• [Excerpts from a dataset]
§ §

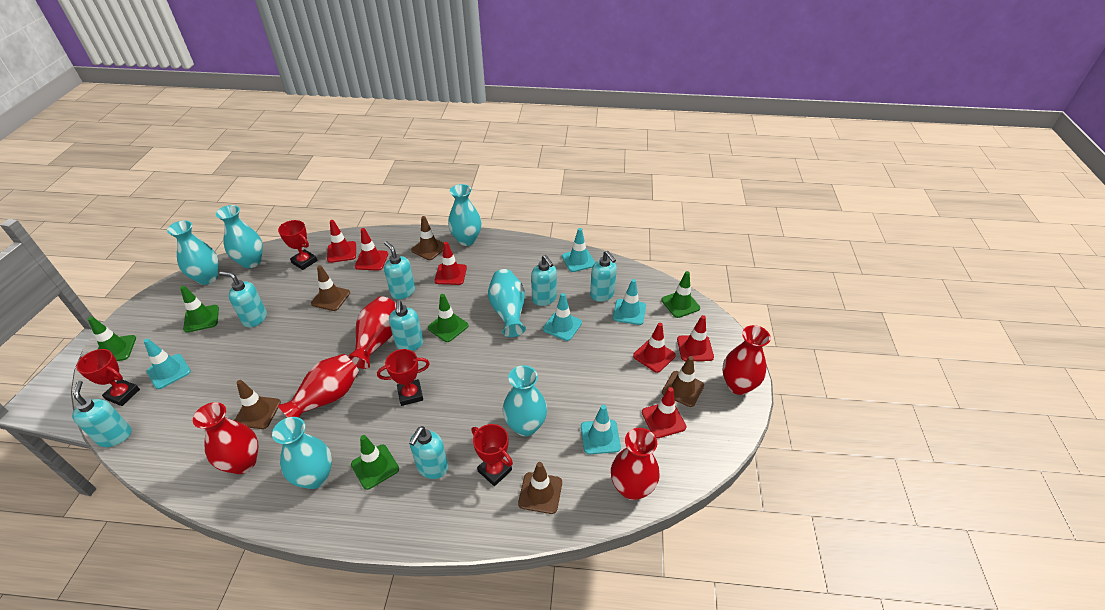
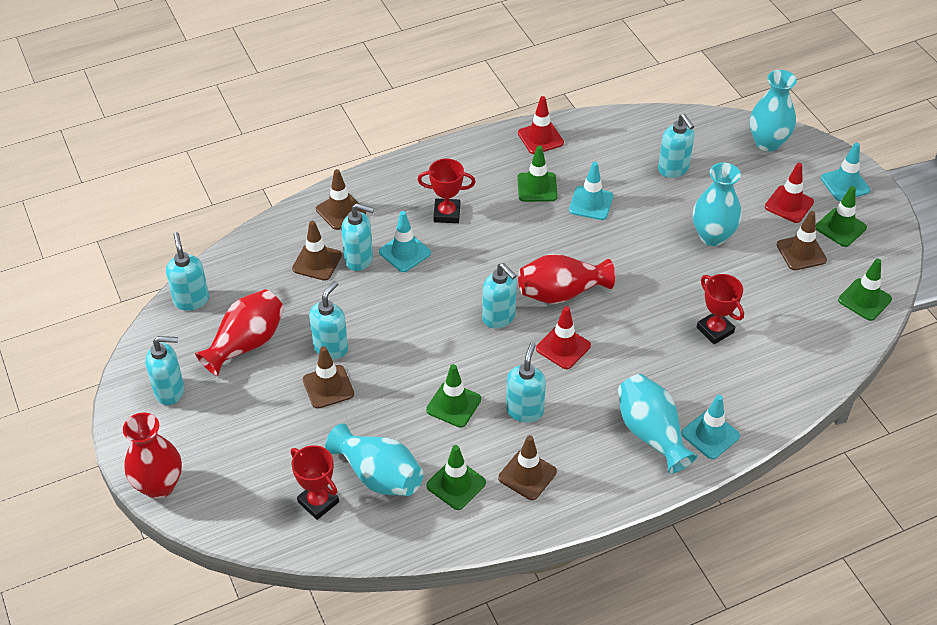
red traffic cone: 6 -> 3
red trophy: 4 -> 3
red vase: 5 -> 3
turquoise traffic cone: 5 -> 4
turquoise vase: 6 -> 4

§ §

• [ASSIGNMENT]
Exclude the pictures, then retype every record exactly.

• [EXERCISE RESULT]
red traffic cone: 6 -> 3
red trophy: 4 -> 3
red vase: 5 -> 3
turquoise traffic cone: 5 -> 4
turquoise vase: 6 -> 4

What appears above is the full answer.